** Required action **
If a line in the material below has the string "tile", copy it out.

Start of Block

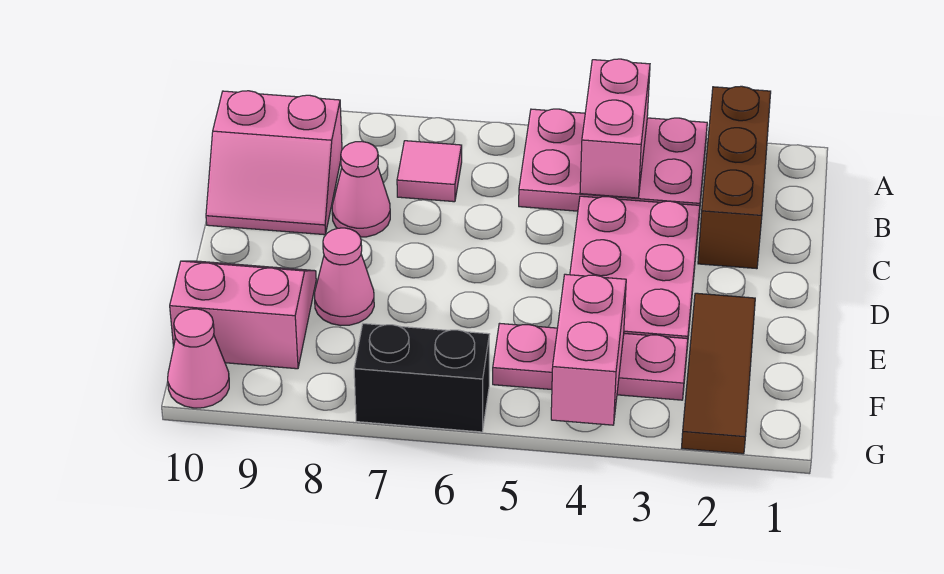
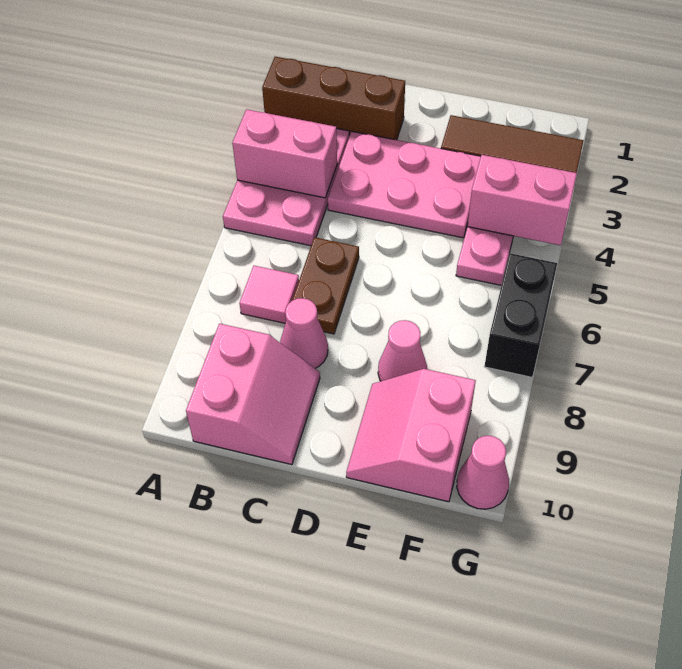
none -> brown plate C6:C7 level 1

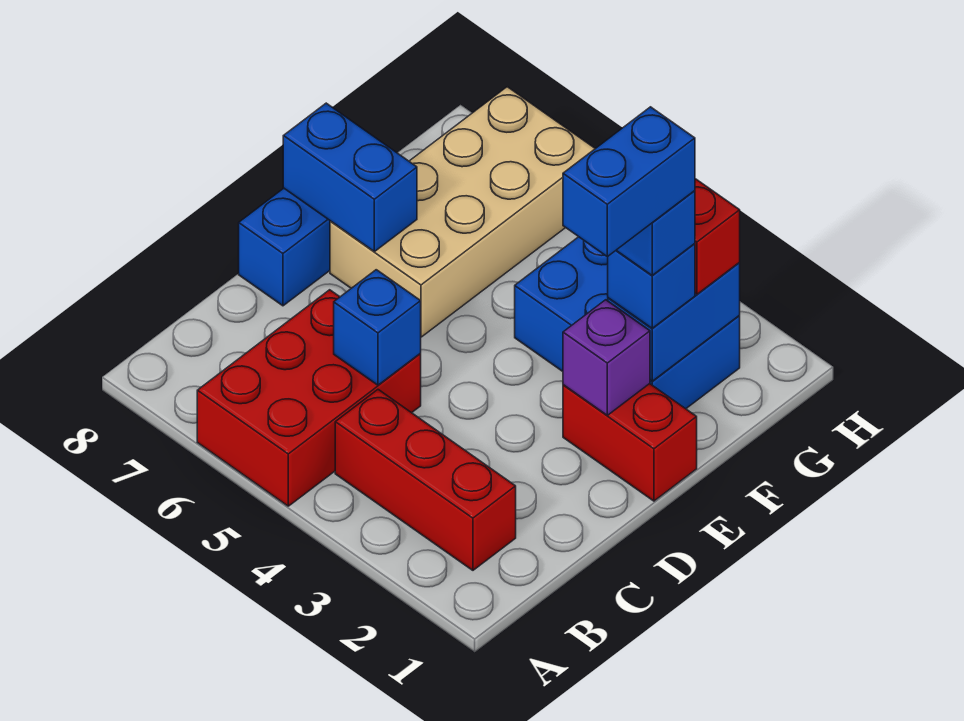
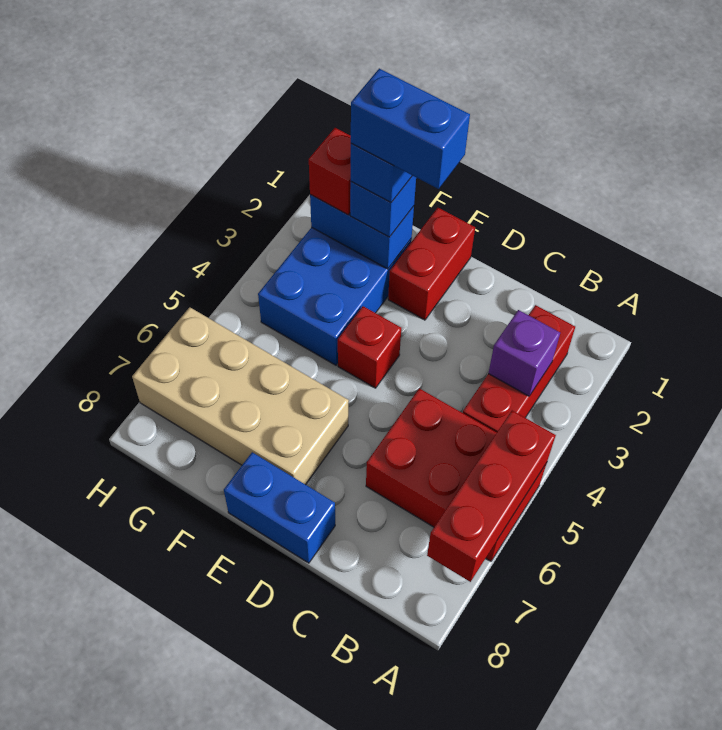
none -> red brick A5:A7 level 2
blue brick C5 level 2 -> none
purple brick E2 level 2 -> purple brick B3 level 2
none -> red brick E4 level 1
blue brick E7:E8 level 2 -> none

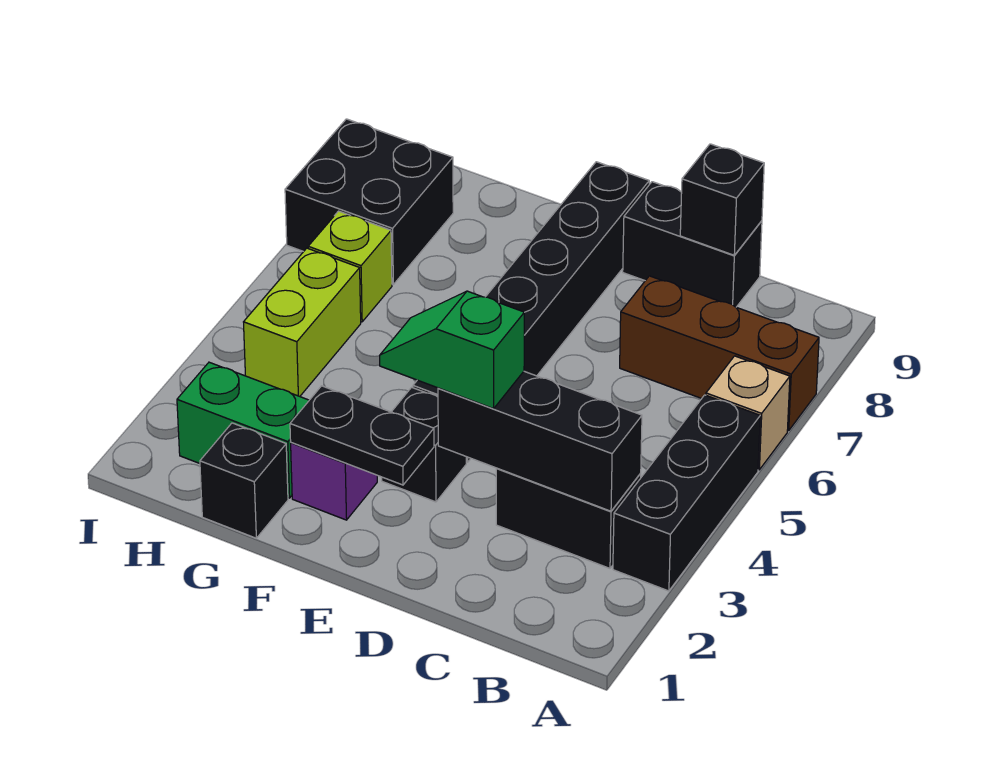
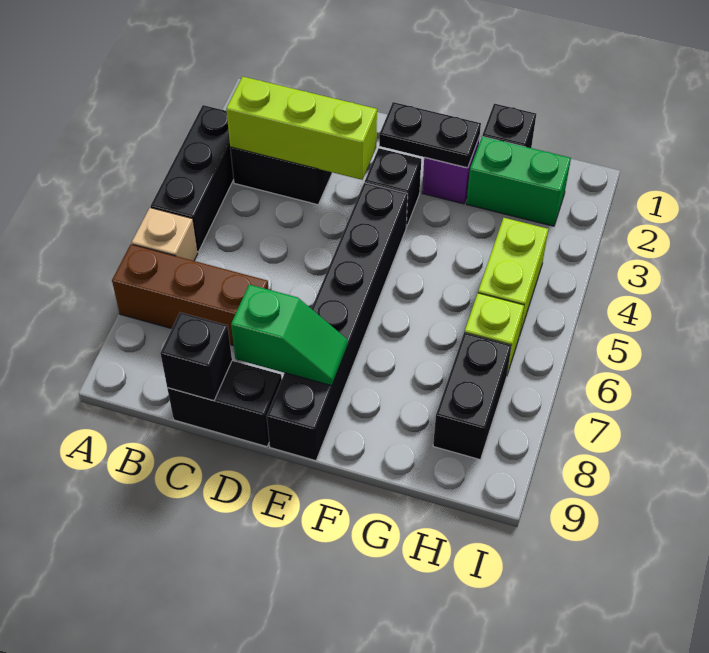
black brick B3:D3 level 2 -> lime brick B3:D3 level 2
green slope D3:E3 level 3 top D -> green slope D8:E8 level 2 top D
black brick H7:I8 level 1 -> black brick H7:H8 level 1

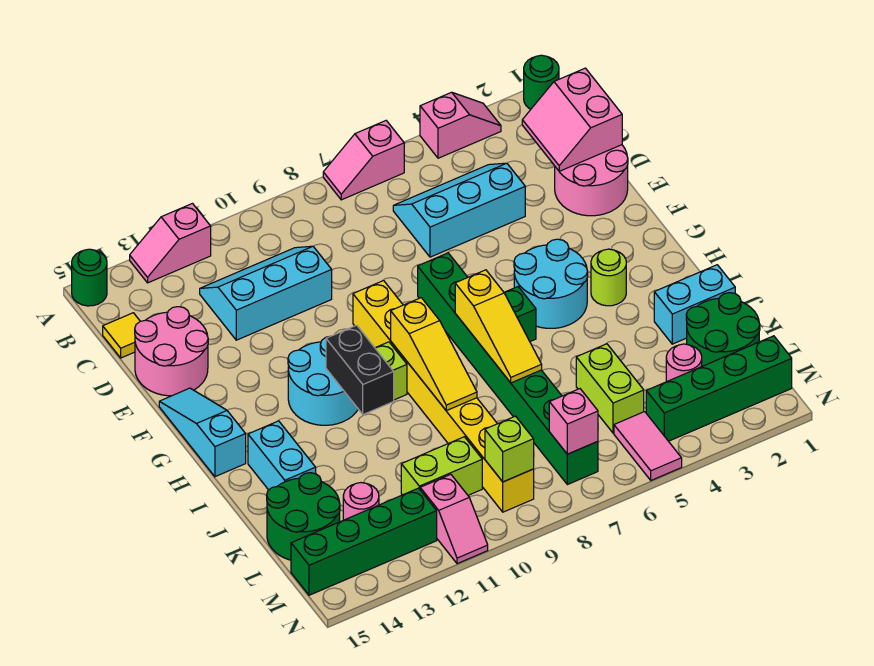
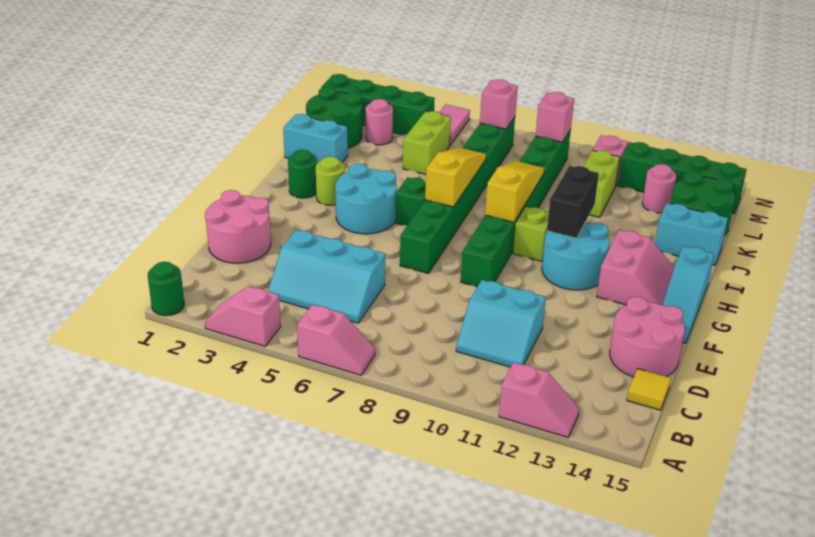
green round brick A15 level 1 -> green round brick H2 level 1
pink slope C1:D2 level 2 top 1 -> pink slope G13:H14 level 1 top 13
cyan slope C10:D12 level 1 top D -> cyan slope C10:D11 level 1 top D
yellow brick F9:M9 level 1 -> green brick F9:M9 level 1
cyan brick I14:J14 level 1 -> cyan brick J14:J15 level 1
lime brick L10:L11 level 1 -> lime brick K11:L11 level 1
lime brick M9 level 2 -> pink brick M9 level 2

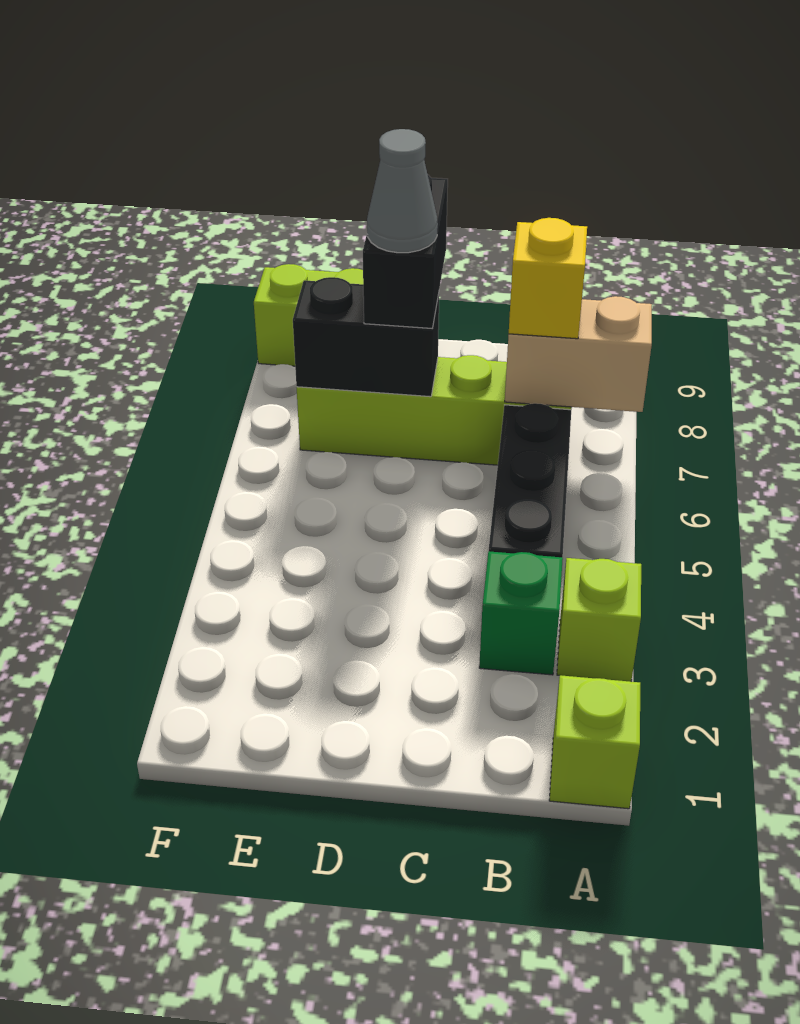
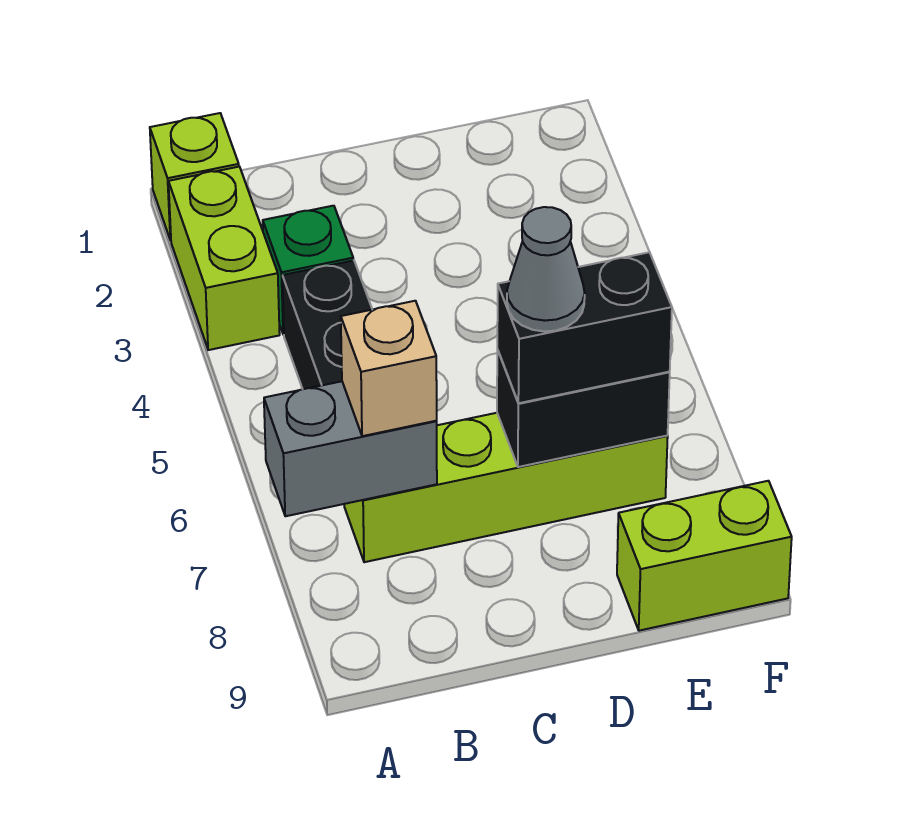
lime brick A3 level 1 -> lime brick A2:A3 level 1
tan brick A7:B7 level 2 -> grey brick A7:B7 level 2
yellow brick B7 level 3 -> tan brick B7 level 3
black brick D7:D8 level 3 -> black brick D7:E7 level 3

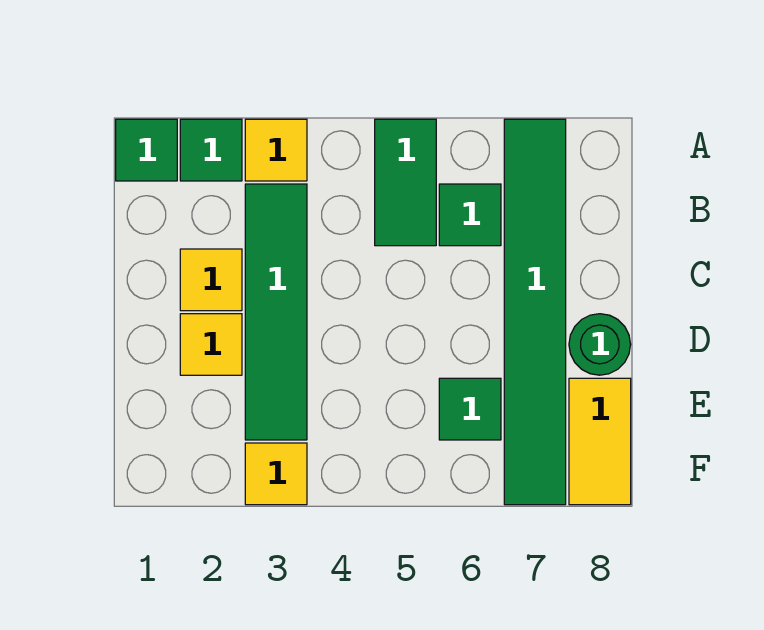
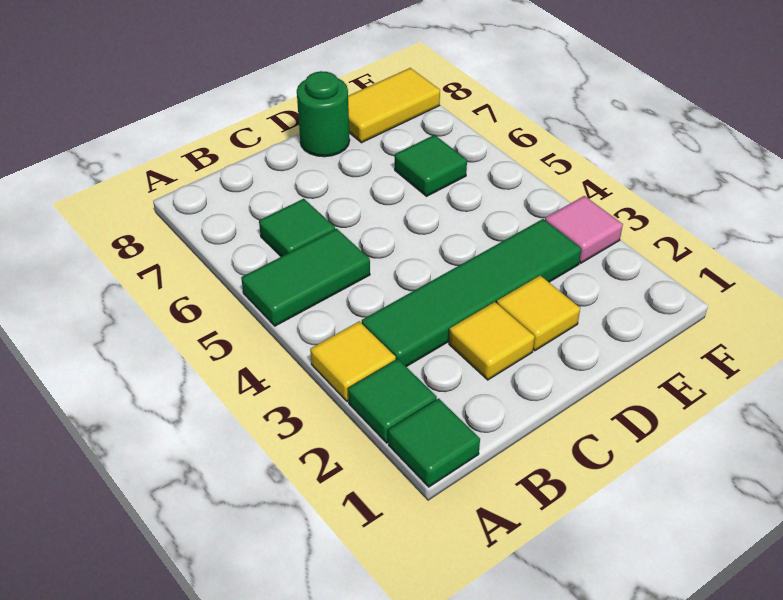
green tile A7:F7 level 1 -> none
yellow tile F3 level 1 -> pink tile F3 level 1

End of Block

** Solution **
green tile A7:F7 level 1 -> none
yellow tile F3 level 1 -> pink tile F3 level 1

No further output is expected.